"""

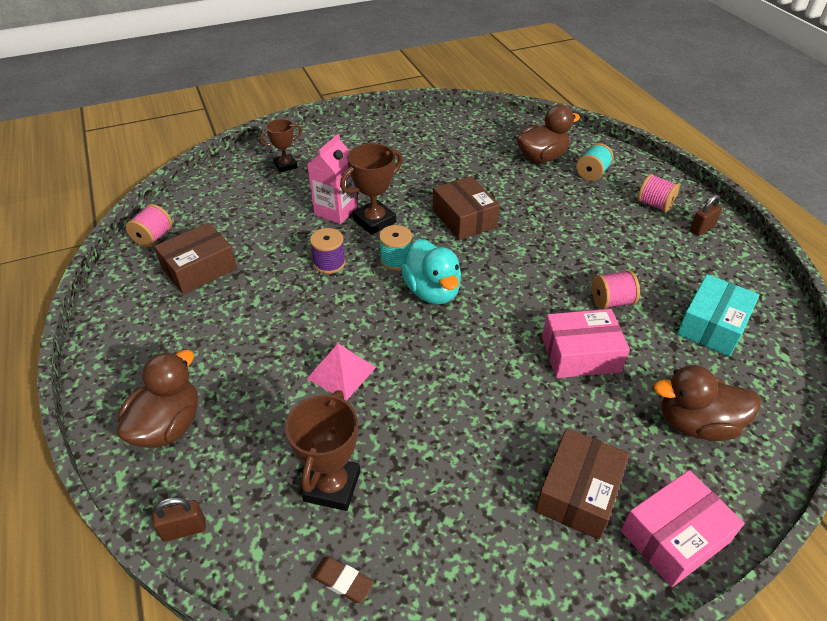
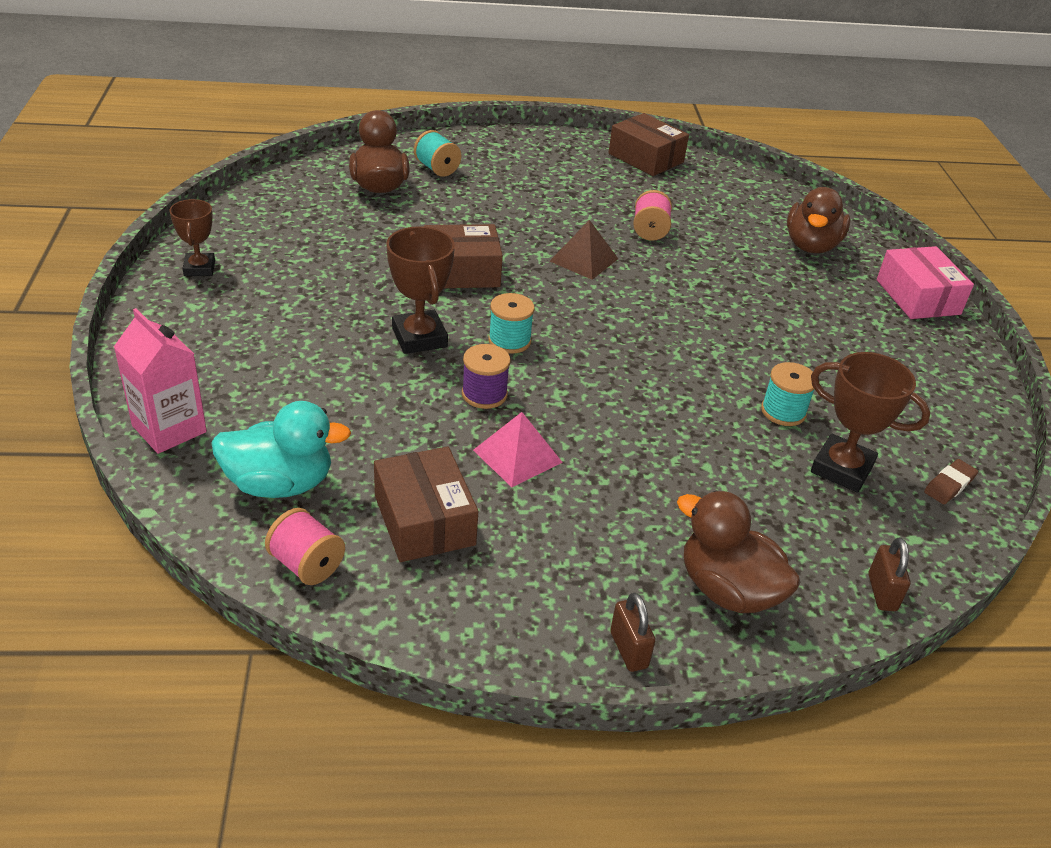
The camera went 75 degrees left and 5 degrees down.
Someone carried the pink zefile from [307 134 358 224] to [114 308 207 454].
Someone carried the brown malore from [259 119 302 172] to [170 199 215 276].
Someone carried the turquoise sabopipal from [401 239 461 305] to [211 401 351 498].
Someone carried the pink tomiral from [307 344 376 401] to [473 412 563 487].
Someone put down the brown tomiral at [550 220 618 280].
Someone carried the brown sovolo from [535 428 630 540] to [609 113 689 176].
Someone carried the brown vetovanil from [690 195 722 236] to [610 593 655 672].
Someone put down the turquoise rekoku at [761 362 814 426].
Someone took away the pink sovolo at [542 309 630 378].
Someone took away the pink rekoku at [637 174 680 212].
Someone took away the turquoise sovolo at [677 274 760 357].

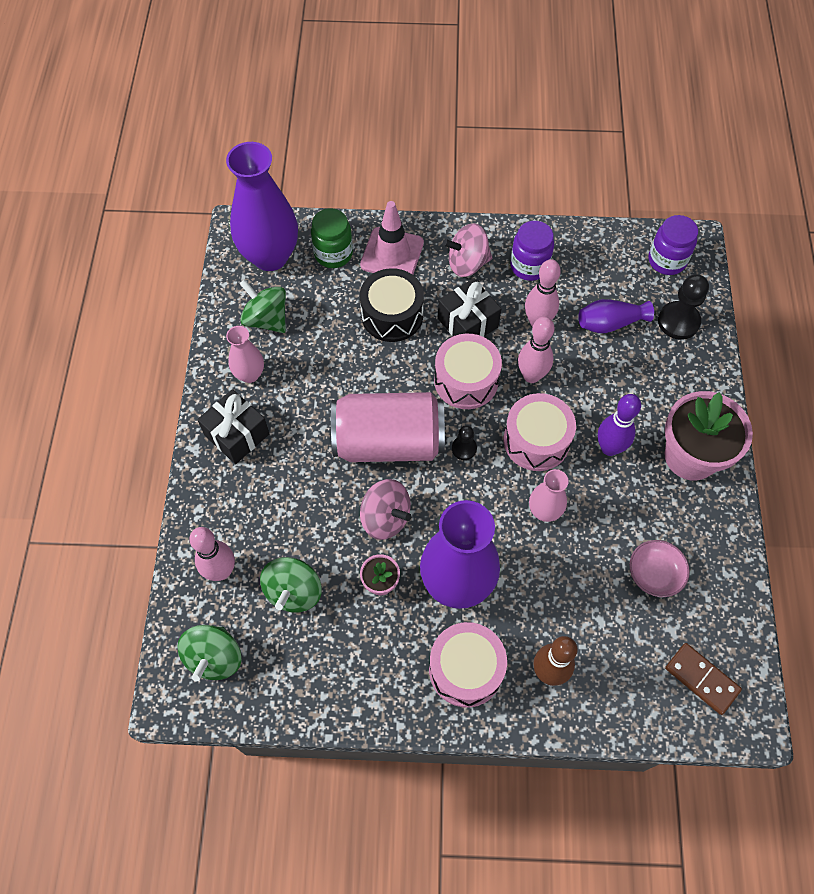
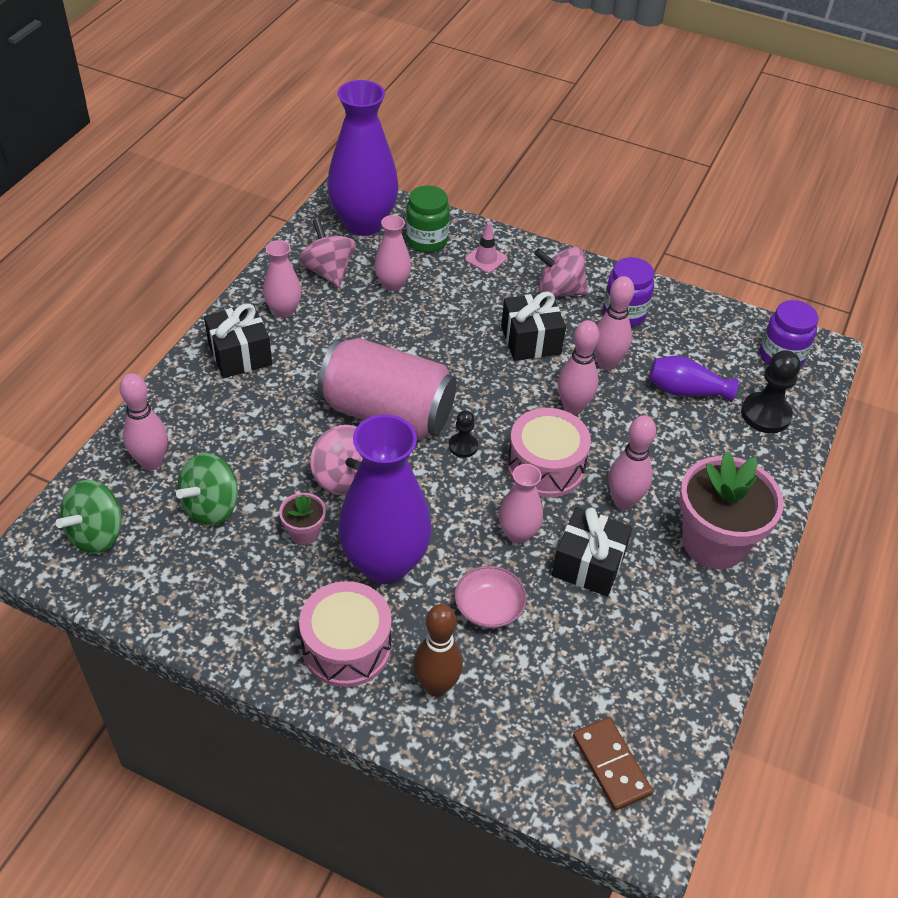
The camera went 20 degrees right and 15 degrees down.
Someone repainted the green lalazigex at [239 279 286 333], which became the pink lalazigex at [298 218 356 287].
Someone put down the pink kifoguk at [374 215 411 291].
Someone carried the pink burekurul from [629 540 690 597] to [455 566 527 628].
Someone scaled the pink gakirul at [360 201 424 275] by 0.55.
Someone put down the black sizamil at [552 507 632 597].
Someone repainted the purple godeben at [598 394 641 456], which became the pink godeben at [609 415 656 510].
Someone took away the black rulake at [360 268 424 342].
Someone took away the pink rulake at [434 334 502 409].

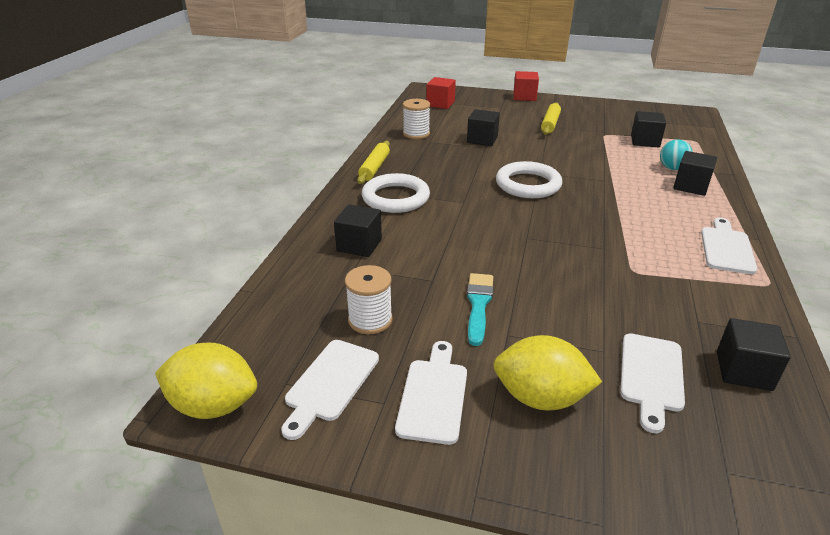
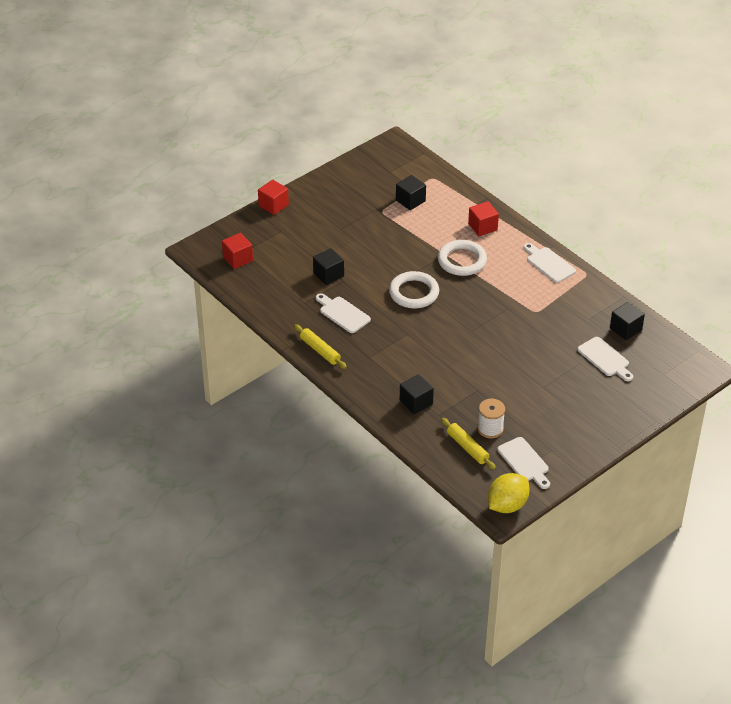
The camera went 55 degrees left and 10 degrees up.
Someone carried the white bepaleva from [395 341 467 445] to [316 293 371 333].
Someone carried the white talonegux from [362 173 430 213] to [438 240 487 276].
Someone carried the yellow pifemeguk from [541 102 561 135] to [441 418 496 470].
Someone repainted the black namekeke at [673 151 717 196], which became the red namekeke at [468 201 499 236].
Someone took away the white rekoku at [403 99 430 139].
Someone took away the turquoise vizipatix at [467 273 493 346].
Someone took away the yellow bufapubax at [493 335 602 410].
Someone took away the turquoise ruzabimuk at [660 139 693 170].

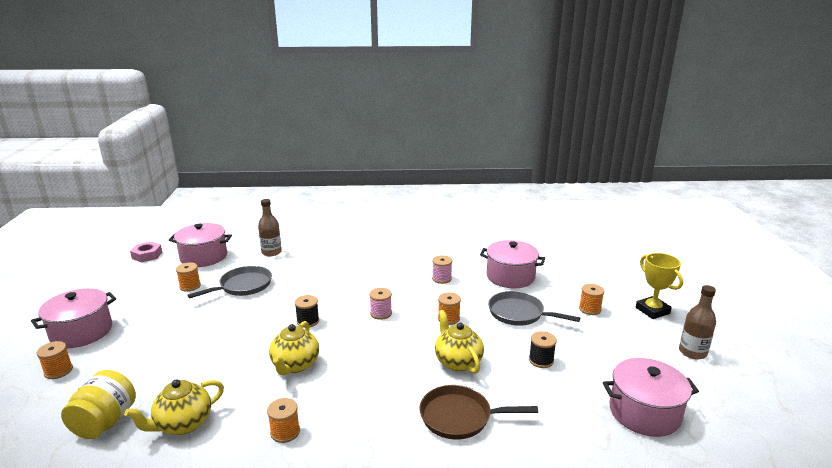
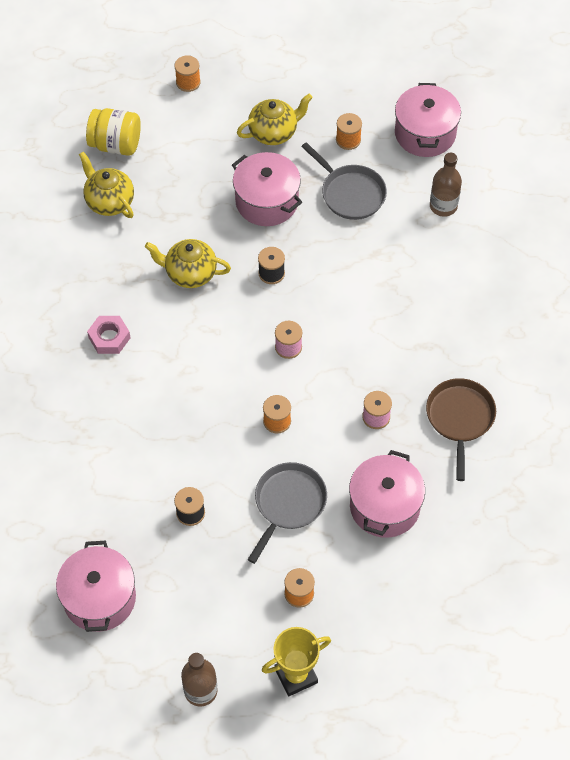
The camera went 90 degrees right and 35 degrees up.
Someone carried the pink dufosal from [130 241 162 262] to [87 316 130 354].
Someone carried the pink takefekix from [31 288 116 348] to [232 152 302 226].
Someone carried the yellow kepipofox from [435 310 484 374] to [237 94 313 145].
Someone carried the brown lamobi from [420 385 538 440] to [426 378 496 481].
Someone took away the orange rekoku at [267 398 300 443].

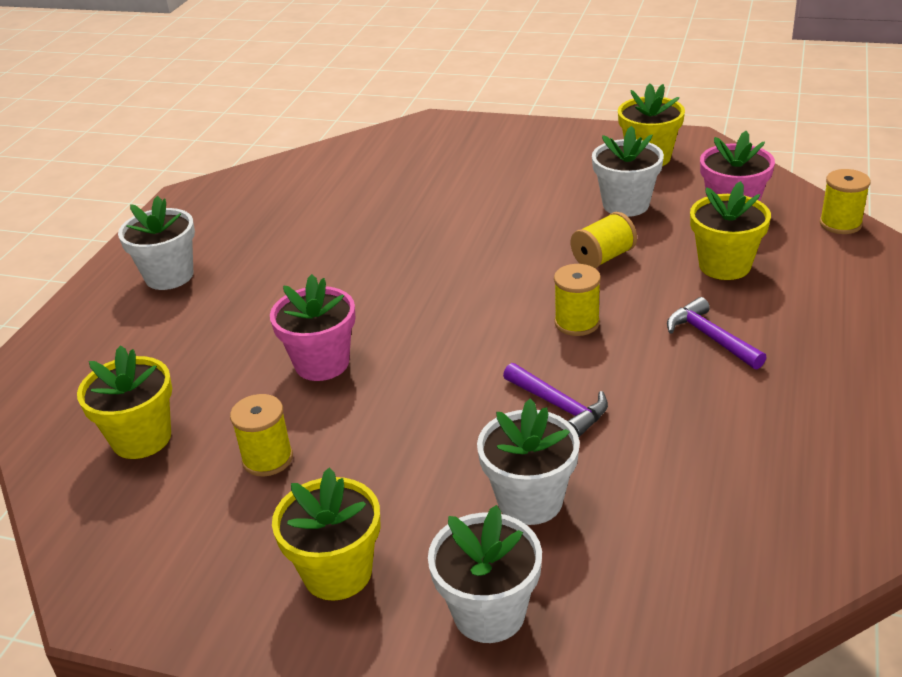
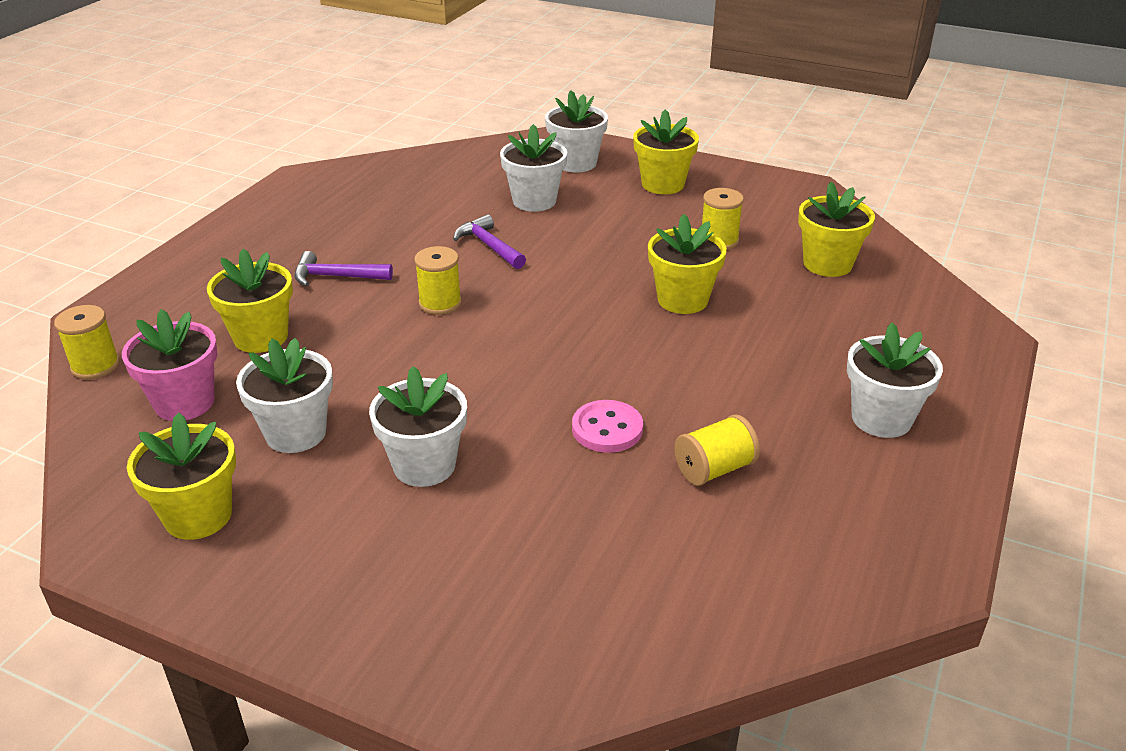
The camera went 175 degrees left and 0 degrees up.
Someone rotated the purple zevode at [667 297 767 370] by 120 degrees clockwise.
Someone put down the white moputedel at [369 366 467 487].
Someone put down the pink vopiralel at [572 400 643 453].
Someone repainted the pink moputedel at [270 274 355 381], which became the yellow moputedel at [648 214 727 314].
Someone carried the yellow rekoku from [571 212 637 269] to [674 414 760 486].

"""

**REQUIREMENT**
Lines containing the word "tomiral" must be found in the data above and copied.

**RESULT OF THIS EXERCISE**
Someone carried the pink tomiral from [307 344 376 401] to [473 412 563 487].
Someone put down the brown tomiral at [550 220 618 280].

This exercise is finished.